§ **EXERCISE**
Filter the listing below, please, and copy only the lines with the word "glasses".

§ **EXERCISE DATA**

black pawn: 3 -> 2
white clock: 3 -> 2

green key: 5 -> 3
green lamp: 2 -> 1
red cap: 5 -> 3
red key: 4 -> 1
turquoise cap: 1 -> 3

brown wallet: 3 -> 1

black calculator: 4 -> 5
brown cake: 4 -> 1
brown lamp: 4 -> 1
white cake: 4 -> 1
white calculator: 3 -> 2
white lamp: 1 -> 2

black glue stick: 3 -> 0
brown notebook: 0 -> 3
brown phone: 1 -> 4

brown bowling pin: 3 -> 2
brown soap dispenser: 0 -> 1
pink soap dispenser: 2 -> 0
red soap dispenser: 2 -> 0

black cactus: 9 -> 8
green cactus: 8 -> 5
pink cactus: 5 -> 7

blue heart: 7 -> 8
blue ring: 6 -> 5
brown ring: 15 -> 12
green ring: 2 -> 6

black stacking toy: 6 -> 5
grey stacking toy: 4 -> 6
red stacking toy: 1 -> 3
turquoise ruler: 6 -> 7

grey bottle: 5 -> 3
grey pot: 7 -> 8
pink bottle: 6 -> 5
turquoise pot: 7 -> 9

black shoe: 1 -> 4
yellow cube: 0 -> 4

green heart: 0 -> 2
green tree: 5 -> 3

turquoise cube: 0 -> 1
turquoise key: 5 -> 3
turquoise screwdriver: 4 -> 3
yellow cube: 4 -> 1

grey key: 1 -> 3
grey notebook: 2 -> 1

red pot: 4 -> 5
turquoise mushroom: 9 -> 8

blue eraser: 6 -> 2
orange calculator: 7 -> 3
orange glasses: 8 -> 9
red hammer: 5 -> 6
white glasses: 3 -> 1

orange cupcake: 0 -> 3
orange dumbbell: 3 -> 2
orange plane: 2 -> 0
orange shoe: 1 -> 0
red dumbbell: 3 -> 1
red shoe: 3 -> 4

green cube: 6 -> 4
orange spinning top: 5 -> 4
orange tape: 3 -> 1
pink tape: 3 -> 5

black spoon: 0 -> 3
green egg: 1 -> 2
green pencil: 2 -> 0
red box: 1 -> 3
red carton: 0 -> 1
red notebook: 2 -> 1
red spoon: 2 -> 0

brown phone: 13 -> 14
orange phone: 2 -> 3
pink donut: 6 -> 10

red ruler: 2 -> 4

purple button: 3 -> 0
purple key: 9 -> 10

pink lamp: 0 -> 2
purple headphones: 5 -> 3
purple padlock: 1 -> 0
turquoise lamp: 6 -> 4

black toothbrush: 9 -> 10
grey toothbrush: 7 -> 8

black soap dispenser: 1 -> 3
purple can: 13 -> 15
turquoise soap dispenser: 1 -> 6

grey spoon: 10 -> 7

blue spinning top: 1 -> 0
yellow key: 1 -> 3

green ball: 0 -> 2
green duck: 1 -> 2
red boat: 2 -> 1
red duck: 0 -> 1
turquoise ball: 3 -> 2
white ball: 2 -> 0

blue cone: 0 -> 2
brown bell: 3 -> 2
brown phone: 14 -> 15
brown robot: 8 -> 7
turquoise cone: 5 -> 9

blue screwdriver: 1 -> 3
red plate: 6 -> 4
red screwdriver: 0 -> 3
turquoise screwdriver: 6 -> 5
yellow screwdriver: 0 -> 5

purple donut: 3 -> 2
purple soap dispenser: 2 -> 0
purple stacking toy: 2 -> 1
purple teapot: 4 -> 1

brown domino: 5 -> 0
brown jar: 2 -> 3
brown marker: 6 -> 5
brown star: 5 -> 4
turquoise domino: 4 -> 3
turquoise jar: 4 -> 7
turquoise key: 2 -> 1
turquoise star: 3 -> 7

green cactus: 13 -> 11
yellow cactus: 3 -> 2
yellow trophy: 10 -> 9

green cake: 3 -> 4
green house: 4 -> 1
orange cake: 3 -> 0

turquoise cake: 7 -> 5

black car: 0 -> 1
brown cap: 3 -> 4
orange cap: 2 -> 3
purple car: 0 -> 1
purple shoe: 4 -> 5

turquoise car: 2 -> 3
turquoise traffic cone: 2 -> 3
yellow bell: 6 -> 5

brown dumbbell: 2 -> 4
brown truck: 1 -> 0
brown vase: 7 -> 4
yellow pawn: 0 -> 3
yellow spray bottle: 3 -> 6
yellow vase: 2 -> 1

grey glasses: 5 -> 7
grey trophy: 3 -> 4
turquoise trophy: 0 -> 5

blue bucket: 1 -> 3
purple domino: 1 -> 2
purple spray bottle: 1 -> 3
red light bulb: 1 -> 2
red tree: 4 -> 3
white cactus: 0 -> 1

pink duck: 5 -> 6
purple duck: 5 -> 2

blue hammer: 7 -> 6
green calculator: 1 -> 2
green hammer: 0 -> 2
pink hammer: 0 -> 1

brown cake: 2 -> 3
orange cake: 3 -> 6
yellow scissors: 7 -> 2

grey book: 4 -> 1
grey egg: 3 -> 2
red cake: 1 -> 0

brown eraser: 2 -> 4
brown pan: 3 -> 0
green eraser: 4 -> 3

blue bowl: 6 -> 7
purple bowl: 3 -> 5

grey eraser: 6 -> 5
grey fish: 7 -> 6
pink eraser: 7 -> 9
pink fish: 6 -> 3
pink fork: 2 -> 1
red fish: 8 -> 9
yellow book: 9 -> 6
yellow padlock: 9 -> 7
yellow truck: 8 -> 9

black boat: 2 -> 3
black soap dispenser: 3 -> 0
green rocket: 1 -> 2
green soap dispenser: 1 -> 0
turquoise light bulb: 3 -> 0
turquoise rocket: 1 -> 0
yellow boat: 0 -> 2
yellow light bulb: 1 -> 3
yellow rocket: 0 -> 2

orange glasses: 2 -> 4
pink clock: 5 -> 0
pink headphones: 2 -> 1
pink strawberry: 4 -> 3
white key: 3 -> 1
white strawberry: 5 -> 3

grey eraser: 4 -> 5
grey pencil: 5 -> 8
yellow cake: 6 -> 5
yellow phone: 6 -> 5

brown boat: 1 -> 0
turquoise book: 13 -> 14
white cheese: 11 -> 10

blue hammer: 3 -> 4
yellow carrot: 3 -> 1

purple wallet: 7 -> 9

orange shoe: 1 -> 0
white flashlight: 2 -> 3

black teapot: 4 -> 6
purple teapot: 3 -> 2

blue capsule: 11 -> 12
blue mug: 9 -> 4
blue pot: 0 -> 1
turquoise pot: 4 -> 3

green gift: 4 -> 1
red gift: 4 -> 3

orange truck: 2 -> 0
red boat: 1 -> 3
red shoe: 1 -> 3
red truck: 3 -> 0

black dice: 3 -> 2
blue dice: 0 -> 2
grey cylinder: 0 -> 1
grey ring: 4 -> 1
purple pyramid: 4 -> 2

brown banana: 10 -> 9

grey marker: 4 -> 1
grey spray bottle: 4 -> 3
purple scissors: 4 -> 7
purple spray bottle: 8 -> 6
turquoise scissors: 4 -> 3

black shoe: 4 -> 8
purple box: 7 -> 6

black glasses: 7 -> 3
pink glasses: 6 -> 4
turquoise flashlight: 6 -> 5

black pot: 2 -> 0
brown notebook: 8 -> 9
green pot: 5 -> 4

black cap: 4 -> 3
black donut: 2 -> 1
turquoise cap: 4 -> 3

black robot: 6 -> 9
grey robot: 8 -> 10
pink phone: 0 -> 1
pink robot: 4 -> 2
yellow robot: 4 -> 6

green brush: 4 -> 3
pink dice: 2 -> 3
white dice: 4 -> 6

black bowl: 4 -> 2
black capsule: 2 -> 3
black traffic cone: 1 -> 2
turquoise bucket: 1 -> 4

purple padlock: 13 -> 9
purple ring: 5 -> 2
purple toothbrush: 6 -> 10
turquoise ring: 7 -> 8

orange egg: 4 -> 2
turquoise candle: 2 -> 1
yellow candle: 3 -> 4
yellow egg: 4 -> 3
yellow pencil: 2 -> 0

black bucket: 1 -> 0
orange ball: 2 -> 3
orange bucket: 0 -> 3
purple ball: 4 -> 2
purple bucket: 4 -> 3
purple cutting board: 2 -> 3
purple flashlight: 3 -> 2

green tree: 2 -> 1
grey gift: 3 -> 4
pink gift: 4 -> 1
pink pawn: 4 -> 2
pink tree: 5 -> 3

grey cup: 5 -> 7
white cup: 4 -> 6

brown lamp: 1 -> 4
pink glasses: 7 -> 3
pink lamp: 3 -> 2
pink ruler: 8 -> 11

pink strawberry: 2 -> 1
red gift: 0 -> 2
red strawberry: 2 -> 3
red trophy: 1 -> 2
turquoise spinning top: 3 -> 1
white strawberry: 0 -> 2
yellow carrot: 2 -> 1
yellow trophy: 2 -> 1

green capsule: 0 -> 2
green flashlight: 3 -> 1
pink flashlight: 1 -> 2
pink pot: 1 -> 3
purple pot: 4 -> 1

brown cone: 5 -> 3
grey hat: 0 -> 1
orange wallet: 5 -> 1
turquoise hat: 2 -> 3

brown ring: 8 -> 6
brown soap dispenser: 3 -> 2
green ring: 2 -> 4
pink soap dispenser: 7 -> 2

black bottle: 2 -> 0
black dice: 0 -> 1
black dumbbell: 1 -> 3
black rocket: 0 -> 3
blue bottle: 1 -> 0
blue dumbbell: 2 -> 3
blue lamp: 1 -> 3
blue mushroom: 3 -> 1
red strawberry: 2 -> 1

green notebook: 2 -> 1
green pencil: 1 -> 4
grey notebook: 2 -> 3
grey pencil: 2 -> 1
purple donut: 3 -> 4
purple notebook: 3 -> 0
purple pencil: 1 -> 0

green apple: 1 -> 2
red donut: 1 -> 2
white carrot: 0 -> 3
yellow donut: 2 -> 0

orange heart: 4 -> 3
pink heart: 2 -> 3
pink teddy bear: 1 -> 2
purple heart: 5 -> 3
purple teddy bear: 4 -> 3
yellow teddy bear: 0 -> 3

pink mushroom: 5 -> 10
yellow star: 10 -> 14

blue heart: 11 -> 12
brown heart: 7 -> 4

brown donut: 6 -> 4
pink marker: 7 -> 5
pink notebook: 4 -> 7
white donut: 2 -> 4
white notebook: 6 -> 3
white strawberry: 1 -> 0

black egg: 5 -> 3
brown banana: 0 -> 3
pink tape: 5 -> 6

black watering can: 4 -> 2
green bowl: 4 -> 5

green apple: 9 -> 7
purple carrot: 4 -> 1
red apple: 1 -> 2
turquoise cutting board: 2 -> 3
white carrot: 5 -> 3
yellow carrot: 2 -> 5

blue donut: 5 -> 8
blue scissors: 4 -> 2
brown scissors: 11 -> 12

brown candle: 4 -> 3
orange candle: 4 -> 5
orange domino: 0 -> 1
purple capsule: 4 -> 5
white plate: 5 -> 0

§ **SOLUTION TO THE EXERCISE**
orange glasses: 8 -> 9
white glasses: 3 -> 1
grey glasses: 5 -> 7
orange glasses: 2 -> 4
black glasses: 7 -> 3
pink glasses: 6 -> 4
pink glasses: 7 -> 3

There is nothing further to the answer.